──────── EXCERPTED DATA

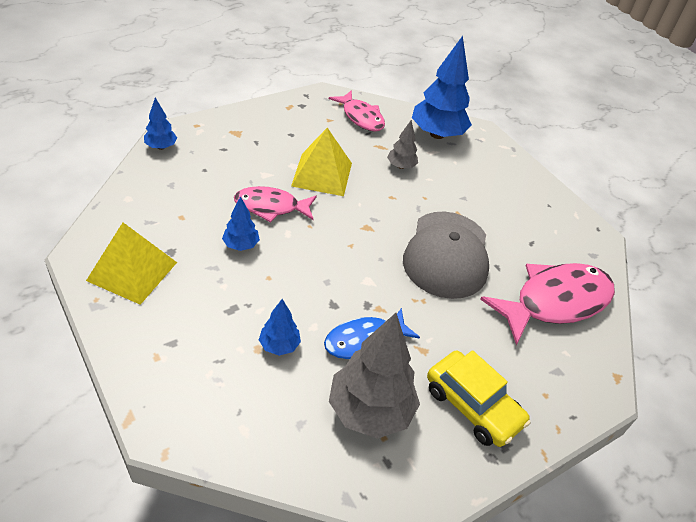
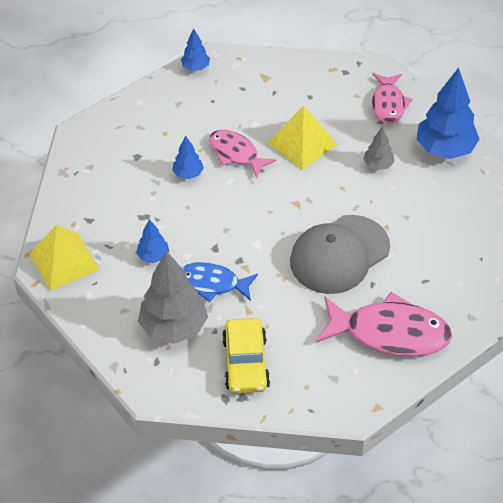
camera: 45 degrees right, 5 degrees up
yellow pyramid [86,223,177,305] -> yellow pyramid moved to [29,225,100,291]

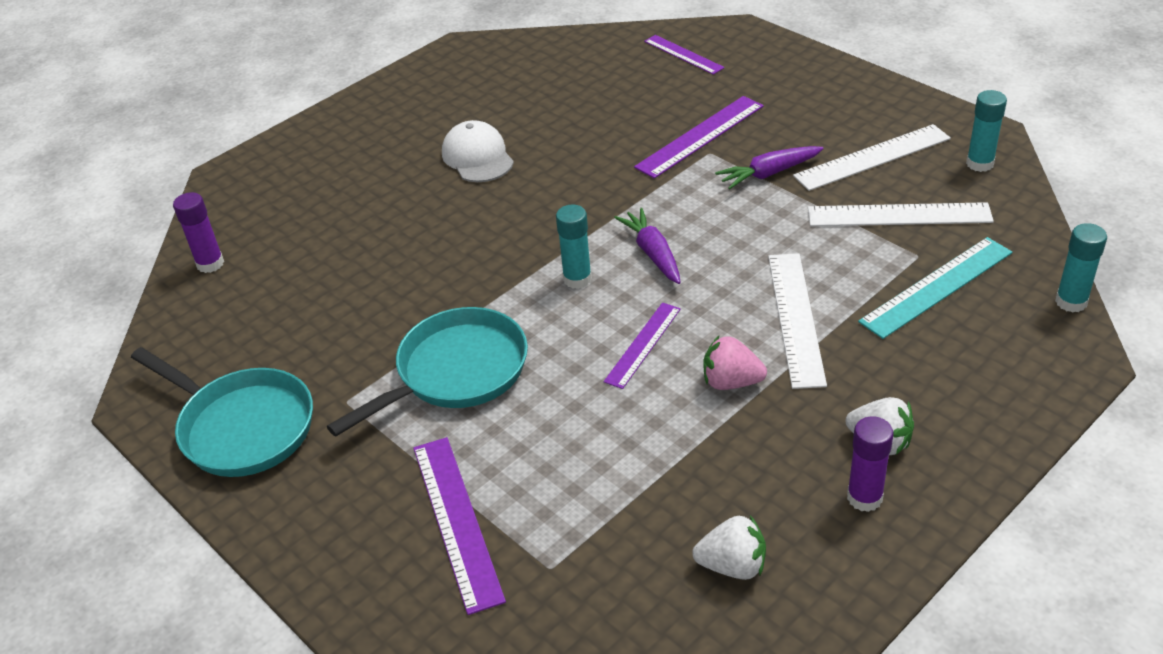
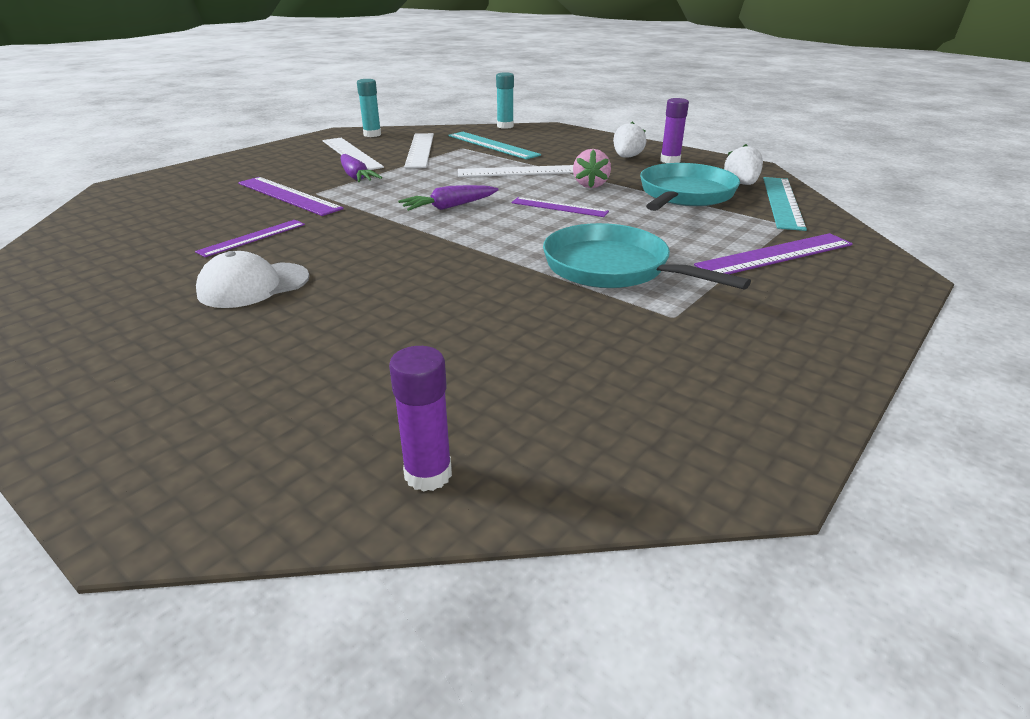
camera: 100 degrees left, 10 degrees down
turquoise pan [131,347,313,477] -> turquoise pan moved to [640,163,740,211]
turquoise glue stick [556,204,592,289] -> none
purple ruler [644,35,725,75] -> purple ruler moved to [195,220,305,257]
none -> turquoise ruler [763,177,807,231]

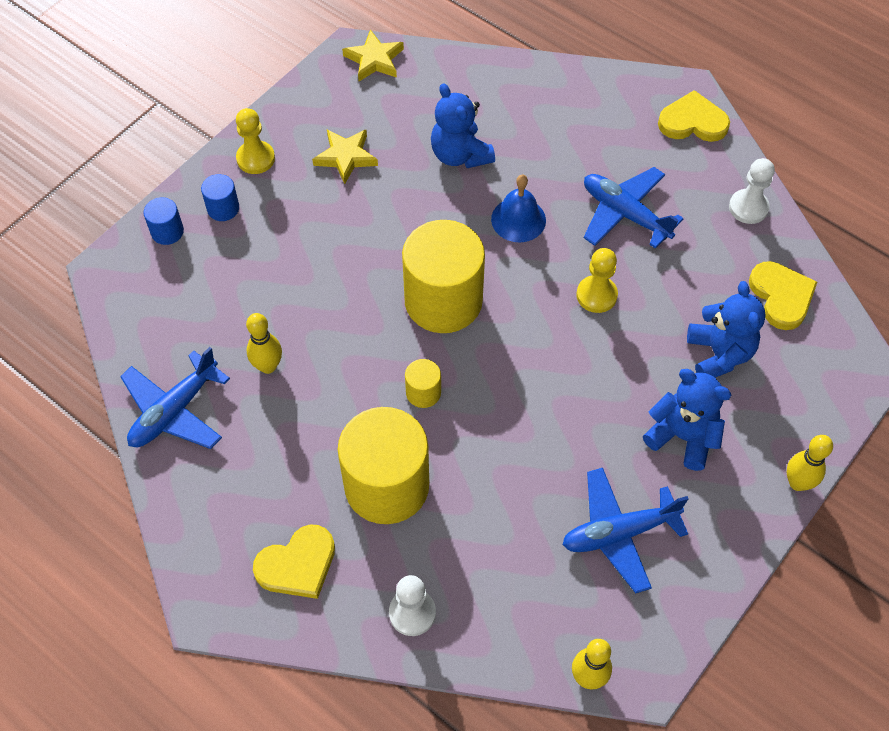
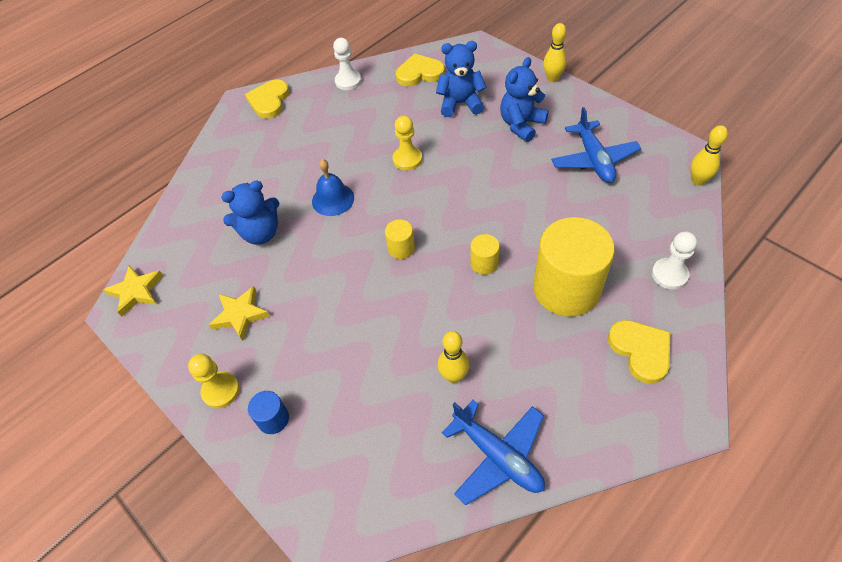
camera: 80 degrees left, 5 degrees down
blue cylinder [143,197,184,245] -> none
yellow cylinder [402,220,485,333] -> yellow cylinder [385,219,415,259], size x0.43
blue plane [584,167,684,249] -> none

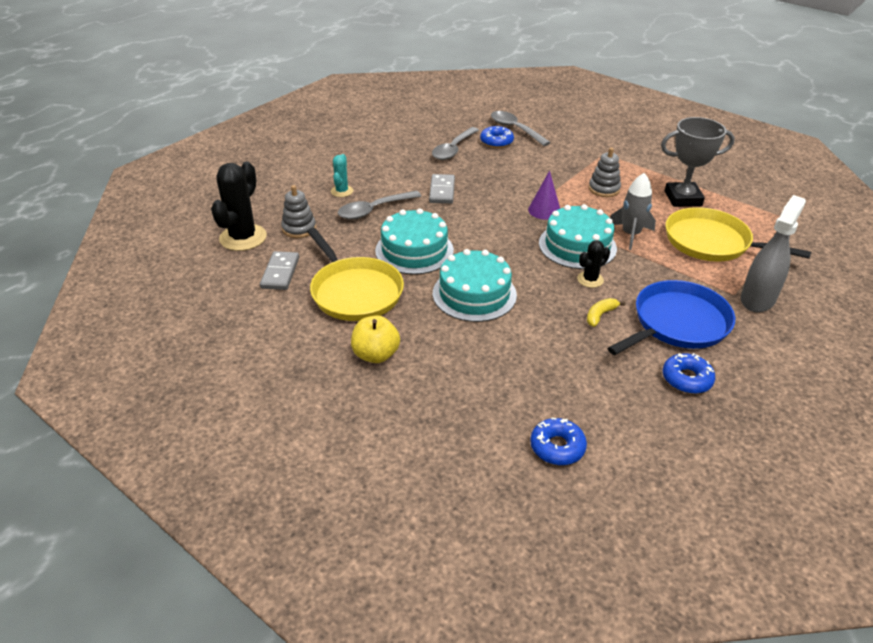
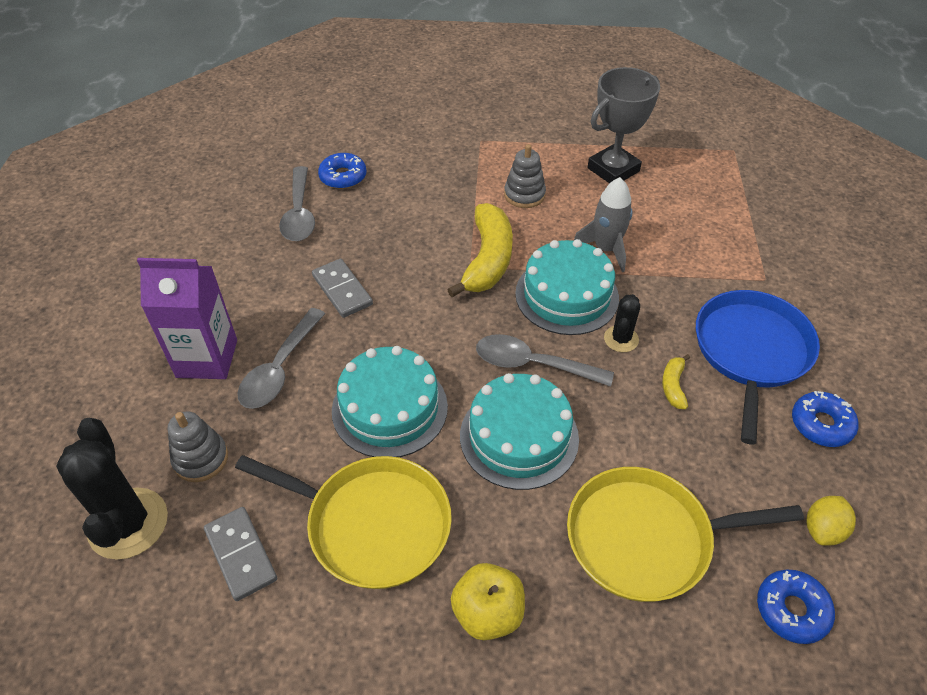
camera: 35 degrees left, 10 degrees up
turquoise cactus [331,154,353,197] -> purple carton [137,258,237,379]
grey spoon [491,111,551,146] -> grey spoon moved to [476,334,614,387]
purple cone [528,170,560,220] -> yellow banana [447,203,513,297]
yellow pan [665,207,811,262] -> yellow pan moved to [567,467,804,602]
grey spray bottle [741,195,806,312] -> none
none -> yellow lemon [807,496,856,546]

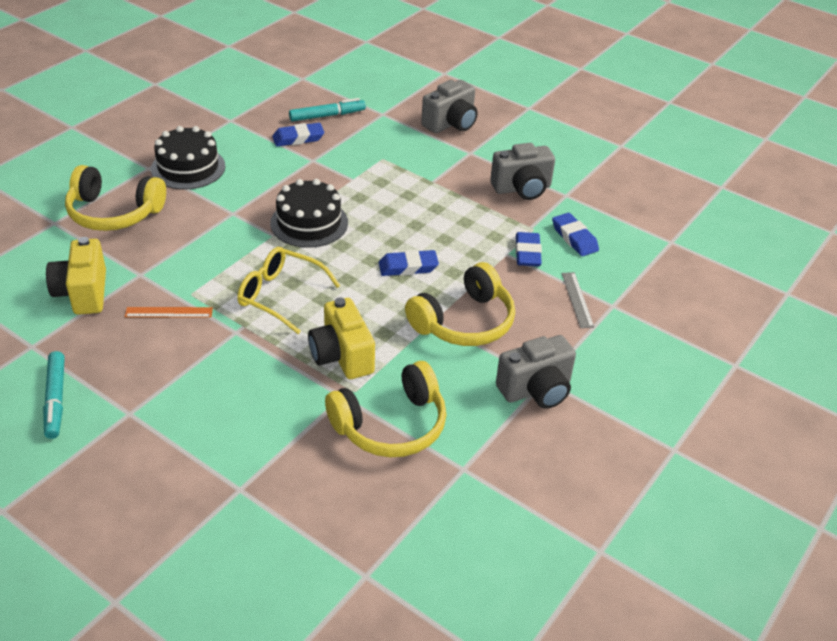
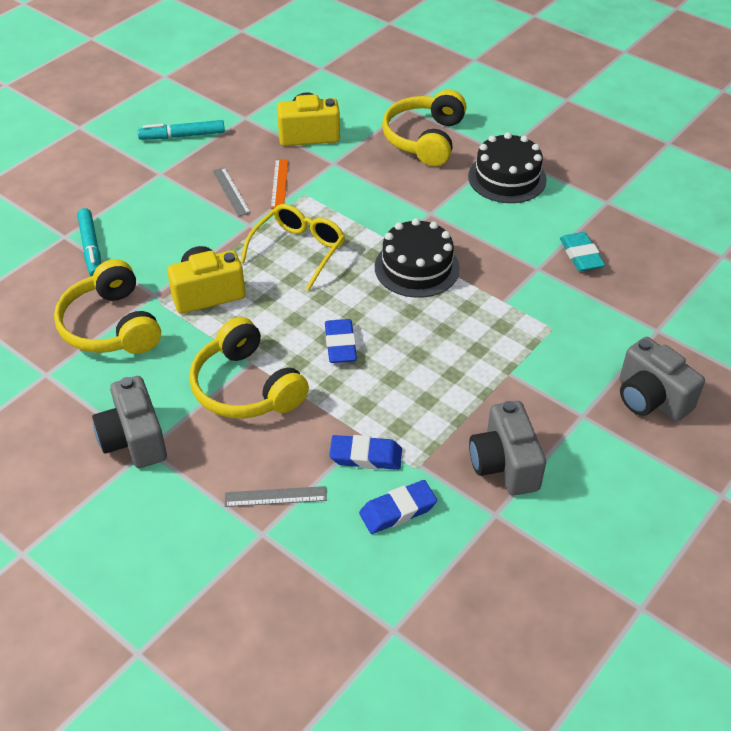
camera: 95 degrees right, 5 degrees up
blue eraser [272,123,324,147] -> turquoise eraser [560,232,605,271]
turquoise marker [289,98,366,121] -> turquoise marker moved to [77,208,101,276]
none -> grey ruler [213,167,251,217]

────────────────

■ WHAT TO WORK ON:
From the first line of the listing above, repeat every line through the one holding "grey spoon [491,111,551,146]". Both ends count, and pictures stay out.

■ PROBLEM SOLUTION:
camera: 45 degrees right, 5 degrees up
yellow pyramid [86,223,177,305] -> yellow pyramid moved to [29,225,100,291]

camera: 100 degrees left, 10 degrees down
turquoise pan [131,347,313,477] -> turquoise pan moved to [640,163,740,211]
turquoise glue stick [556,204,592,289] -> none
purple ruler [644,35,725,75] -> purple ruler moved to [195,220,305,257]
none -> turquoise ruler [763,177,807,231]

camera: 80 degrees left, 5 degrees down
blue cylinder [143,197,184,245] -> none
yellow cylinder [402,220,485,333] -> yellow cylinder [385,219,415,259], size x0.43
blue plane [584,167,684,249] -> none

camera: 35 degrees left, 10 degrees up
turquoise cactus [331,154,353,197] -> purple carton [137,258,237,379]
grey spoon [491,111,551,146] -> grey spoon moved to [476,334,614,387]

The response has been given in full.